_TASK TO CARRY OUT_: Where in the data does the word "turned" appear? Find those lines and copy them.

_INFORMATION SUPPLIED_:
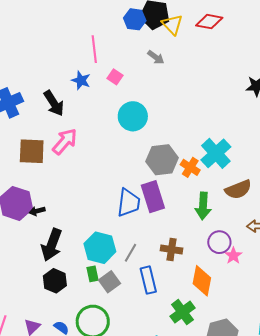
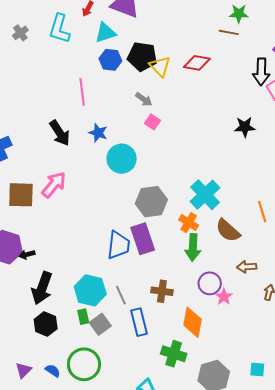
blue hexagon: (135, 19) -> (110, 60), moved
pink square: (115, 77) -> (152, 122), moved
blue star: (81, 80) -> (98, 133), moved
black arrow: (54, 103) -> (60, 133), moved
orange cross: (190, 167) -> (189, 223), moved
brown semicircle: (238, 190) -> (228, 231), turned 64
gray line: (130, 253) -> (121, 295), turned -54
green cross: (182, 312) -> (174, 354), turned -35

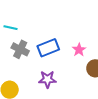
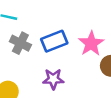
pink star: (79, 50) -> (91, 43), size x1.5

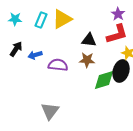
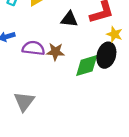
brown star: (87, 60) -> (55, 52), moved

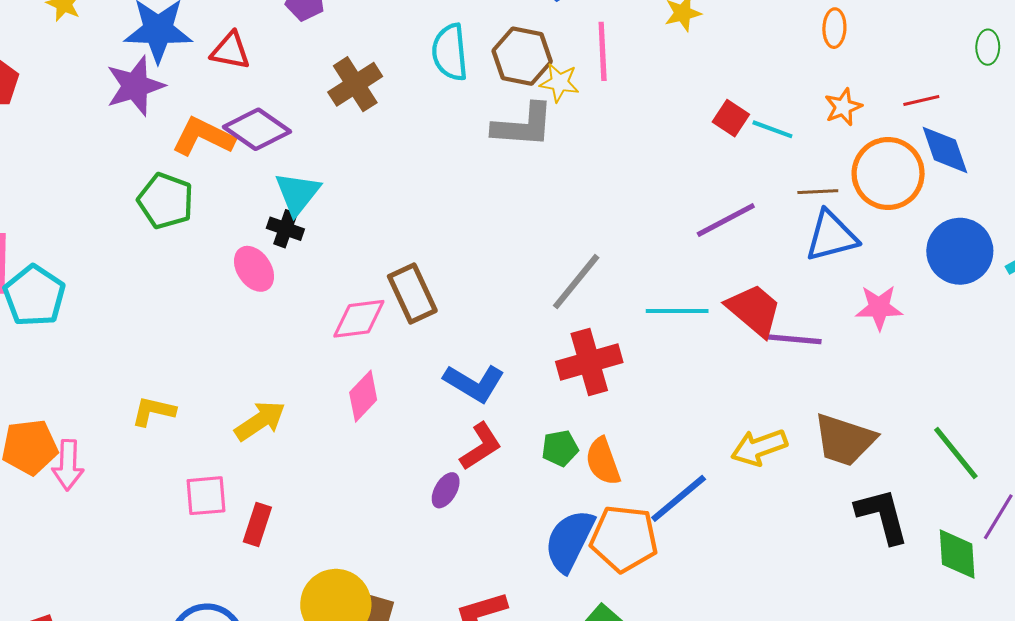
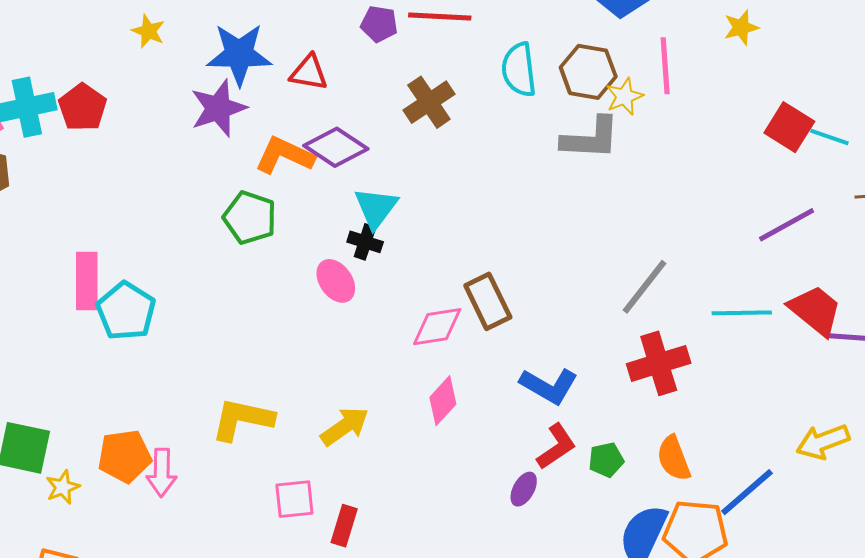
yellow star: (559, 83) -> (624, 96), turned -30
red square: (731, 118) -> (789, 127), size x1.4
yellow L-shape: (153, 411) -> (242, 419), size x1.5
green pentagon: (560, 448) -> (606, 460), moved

_ANSWER BOX_:
brown semicircle: (238, 190) -> (228, 231), turned 64
gray line: (130, 253) -> (121, 295), turned -54
green cross: (182, 312) -> (174, 354), turned -35
yellow star: (559, 83) -> (624, 96), turned -30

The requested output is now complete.